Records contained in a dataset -
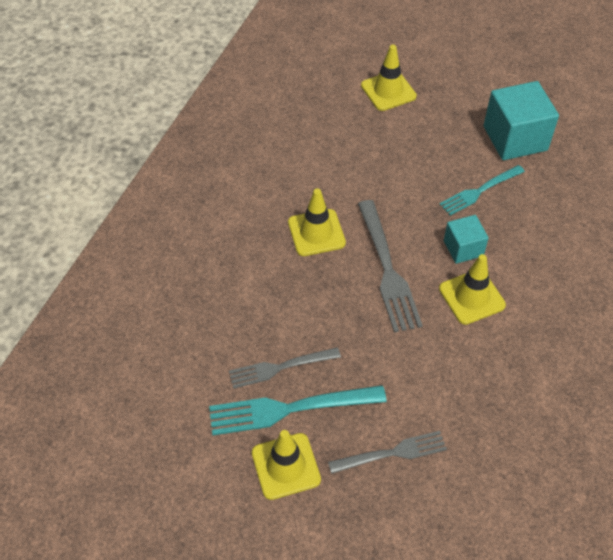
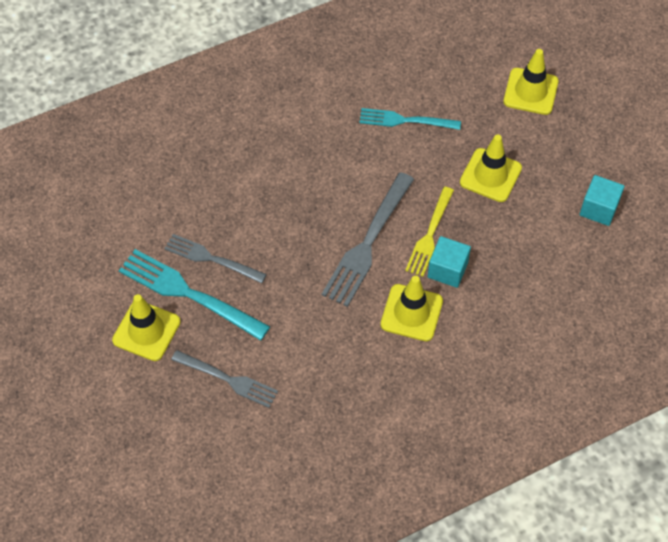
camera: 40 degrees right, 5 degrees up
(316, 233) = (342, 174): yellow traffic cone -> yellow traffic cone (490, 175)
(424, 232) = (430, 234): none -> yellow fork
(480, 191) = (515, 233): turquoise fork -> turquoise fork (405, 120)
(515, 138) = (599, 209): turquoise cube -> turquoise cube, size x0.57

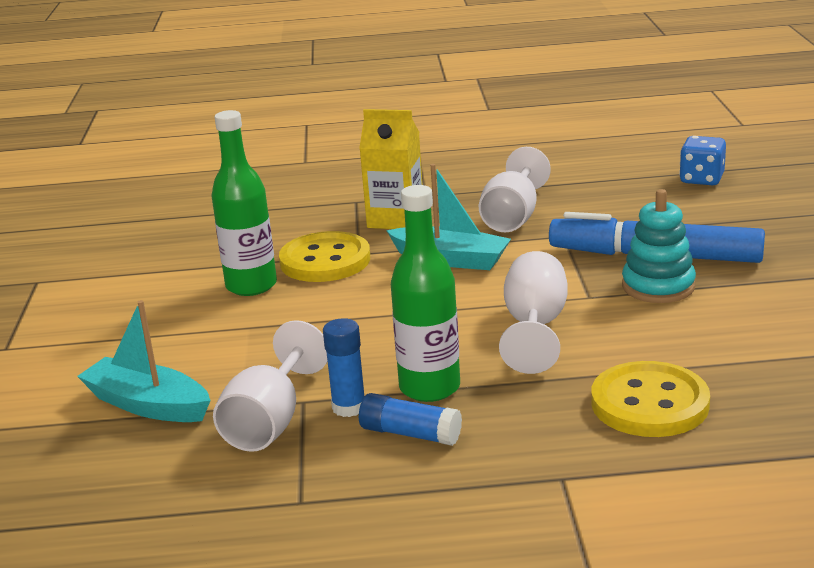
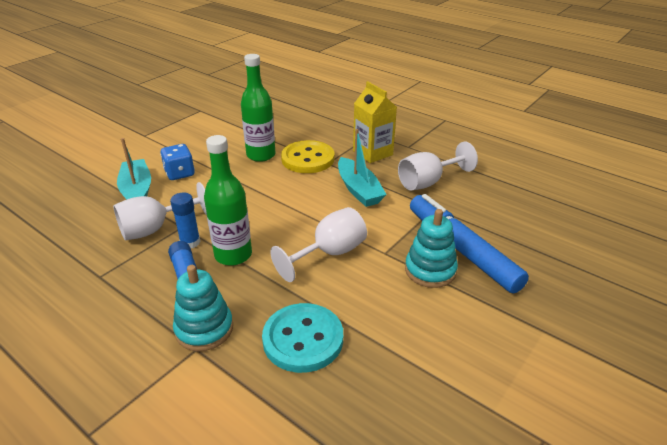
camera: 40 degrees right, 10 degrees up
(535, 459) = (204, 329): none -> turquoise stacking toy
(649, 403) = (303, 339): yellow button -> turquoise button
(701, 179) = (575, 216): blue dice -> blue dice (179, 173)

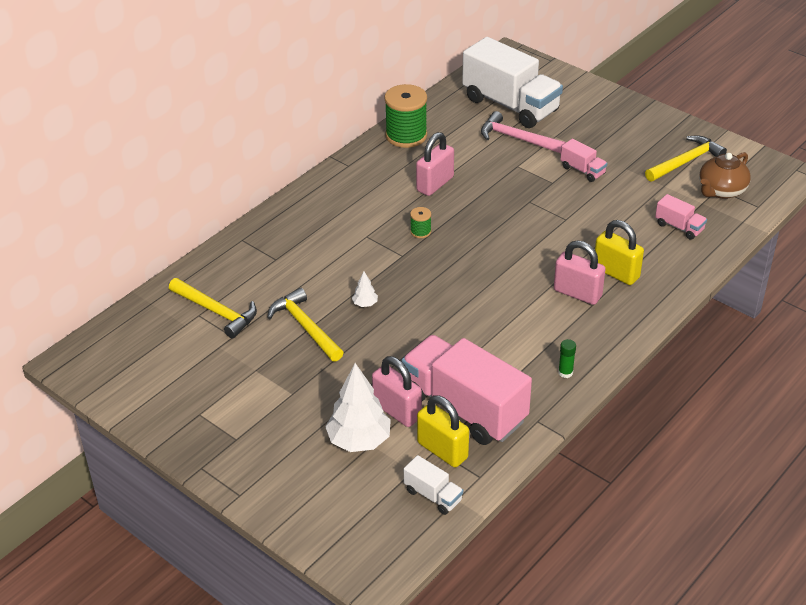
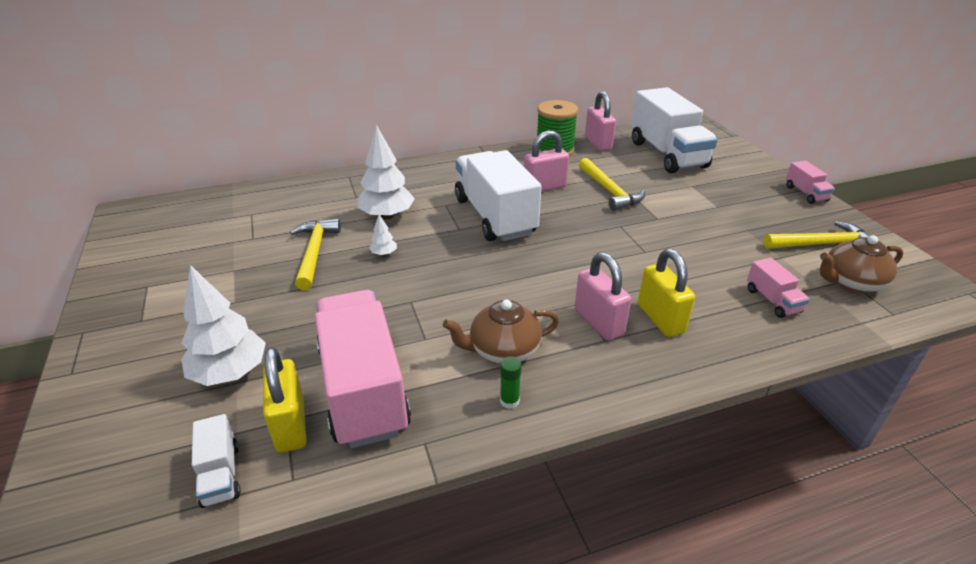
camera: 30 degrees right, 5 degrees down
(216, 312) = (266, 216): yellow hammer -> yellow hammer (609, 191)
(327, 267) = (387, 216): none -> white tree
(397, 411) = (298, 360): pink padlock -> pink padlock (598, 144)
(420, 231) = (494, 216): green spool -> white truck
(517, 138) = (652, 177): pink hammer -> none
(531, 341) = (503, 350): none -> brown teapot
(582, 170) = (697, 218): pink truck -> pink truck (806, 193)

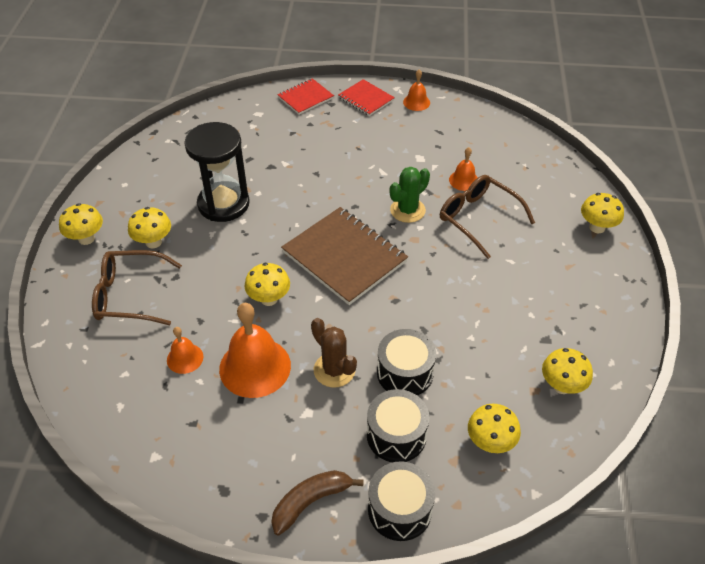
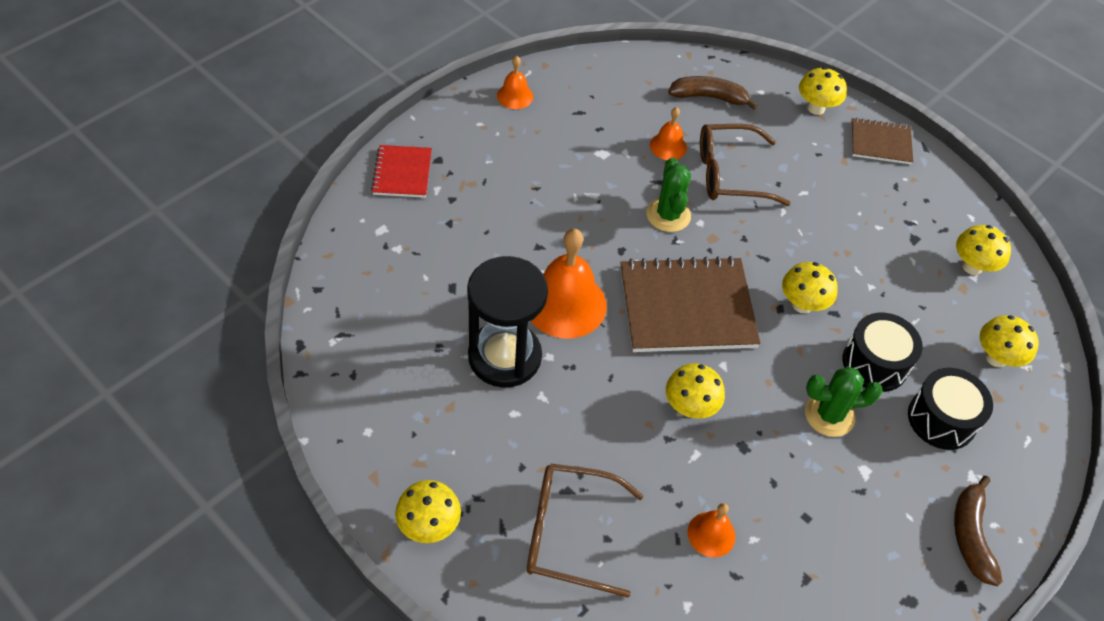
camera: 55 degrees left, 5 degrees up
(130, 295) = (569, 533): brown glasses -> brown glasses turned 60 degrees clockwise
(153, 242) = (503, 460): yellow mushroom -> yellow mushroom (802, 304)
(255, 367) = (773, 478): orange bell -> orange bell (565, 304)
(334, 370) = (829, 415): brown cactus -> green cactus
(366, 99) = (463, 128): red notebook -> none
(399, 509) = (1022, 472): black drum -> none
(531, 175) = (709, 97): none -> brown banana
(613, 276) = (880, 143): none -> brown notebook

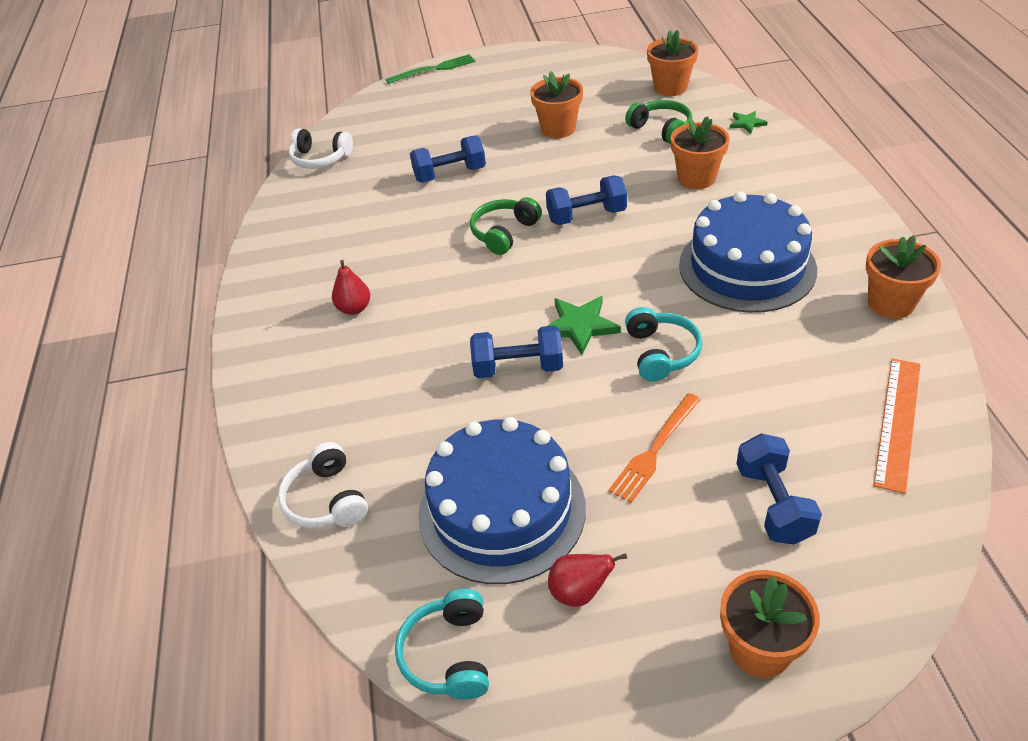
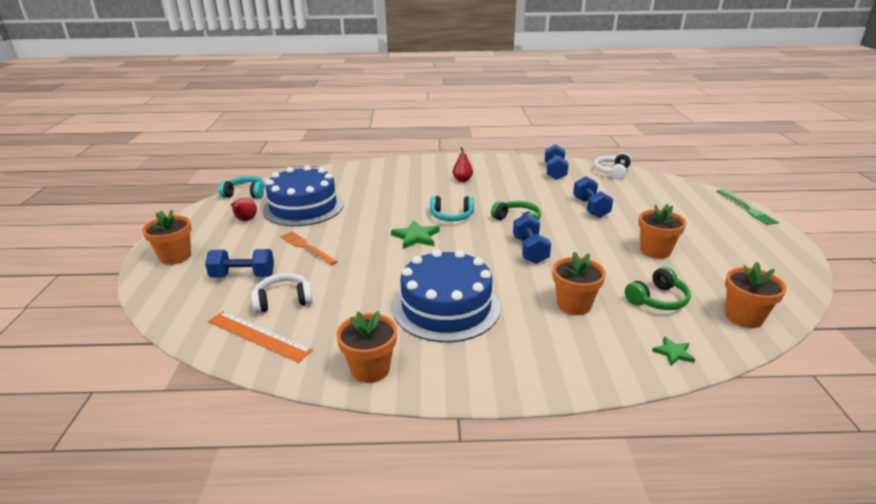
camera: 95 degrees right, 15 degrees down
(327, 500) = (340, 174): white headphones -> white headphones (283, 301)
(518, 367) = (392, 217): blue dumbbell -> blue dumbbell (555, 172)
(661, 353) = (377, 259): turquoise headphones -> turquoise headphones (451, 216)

Exercise instructions - Every record must be set down again exactly; pictures do not belong in the copy.

Result of this task -
camera: 40 degrees right, 5 degrees up
(316, 233) = (342, 174): yellow traffic cone -> yellow traffic cone (490, 175)
(424, 232) = (430, 234): none -> yellow fork
(480, 191) = (515, 233): turquoise fork -> turquoise fork (405, 120)
(515, 138) = (599, 209): turquoise cube -> turquoise cube, size x0.57

camera: 40 degrees right, 10 degrees up
(535, 459) = (204, 329): none -> turquoise stacking toy
(649, 403) = (303, 339): yellow button -> turquoise button
(701, 179) = (575, 216): blue dice -> blue dice (179, 173)

camera: 30 degrees right, 5 degrees down
(216, 312) = (266, 216): yellow hammer -> yellow hammer (609, 191)
(327, 267) = (387, 216): none -> white tree
(397, 411) = (298, 360): pink padlock -> pink padlock (598, 144)
(420, 231) = (494, 216): green spool -> white truck
(517, 138) = (652, 177): pink hammer -> none
(531, 341) = (503, 350): none -> brown teapot
(582, 170) = (697, 218): pink truck -> pink truck (806, 193)

camera: 55 degrees left, 5 degrees up
(130, 295) = (569, 533): brown glasses -> brown glasses turned 60 degrees clockwise
(153, 242) = (503, 460): yellow mushroom -> yellow mushroom (802, 304)
(255, 367) = (773, 478): orange bell -> orange bell (565, 304)
(334, 370) = (829, 415): brown cactus -> green cactus
(366, 99) = (463, 128): red notebook -> none
(399, 509) = (1022, 472): black drum -> none
(531, 175) = (709, 97): none -> brown banana
(613, 276) = (880, 143): none -> brown notebook

camera: 95 degrees right, 15 degrees down
(327, 500) = (340, 174): white headphones -> white headphones (283, 301)
(518, 367) = (392, 217): blue dumbbell -> blue dumbbell (555, 172)
(661, 353) = (377, 259): turquoise headphones -> turquoise headphones (451, 216)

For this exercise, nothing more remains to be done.